— Exercise aim —
Check every line of the material below for "rorerizu". Give the number of lines that have it, and only that.

--- Exercise inputs ---

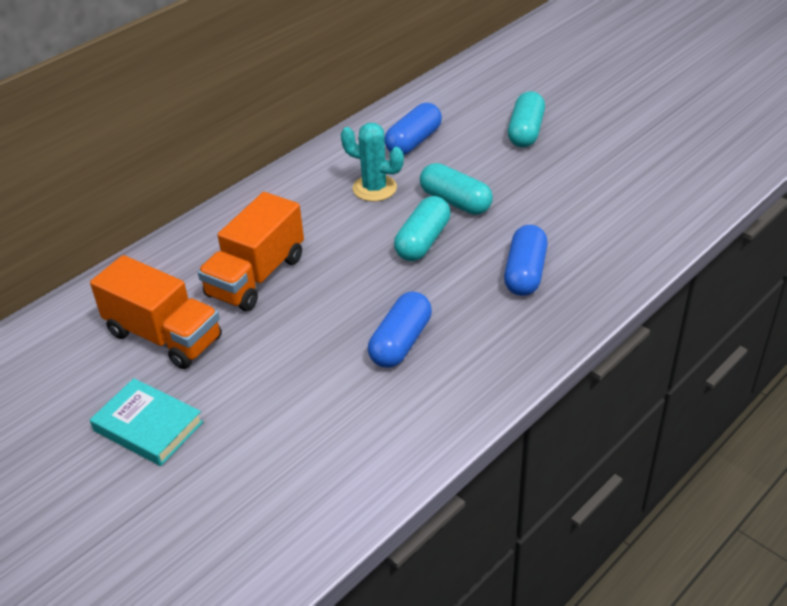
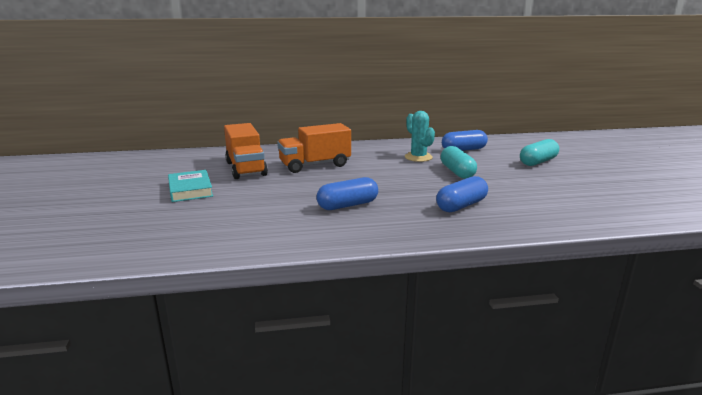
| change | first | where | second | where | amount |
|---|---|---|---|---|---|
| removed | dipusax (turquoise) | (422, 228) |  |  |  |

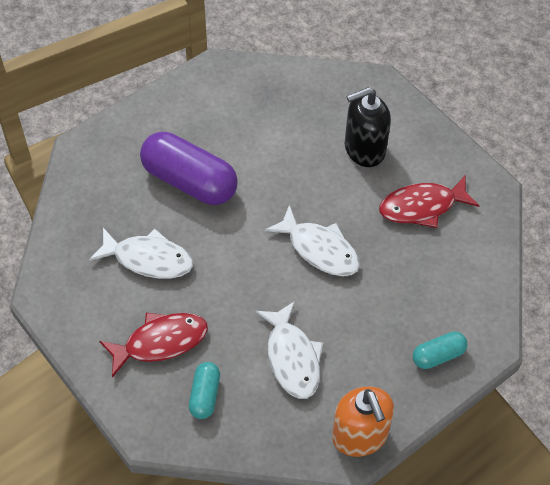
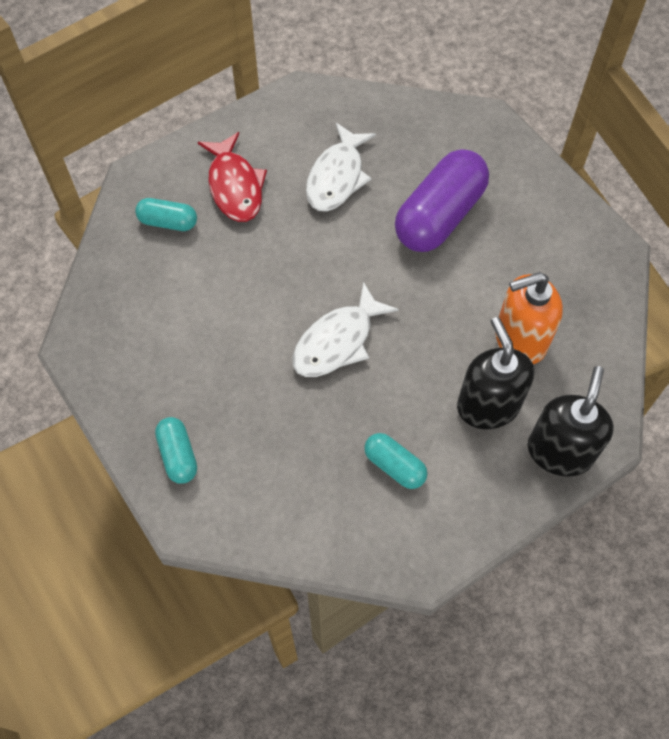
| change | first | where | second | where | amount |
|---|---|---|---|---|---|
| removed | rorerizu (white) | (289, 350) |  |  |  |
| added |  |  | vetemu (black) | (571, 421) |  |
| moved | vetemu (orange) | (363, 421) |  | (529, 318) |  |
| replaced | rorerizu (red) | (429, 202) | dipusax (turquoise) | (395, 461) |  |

---

— Response to the exercise —
2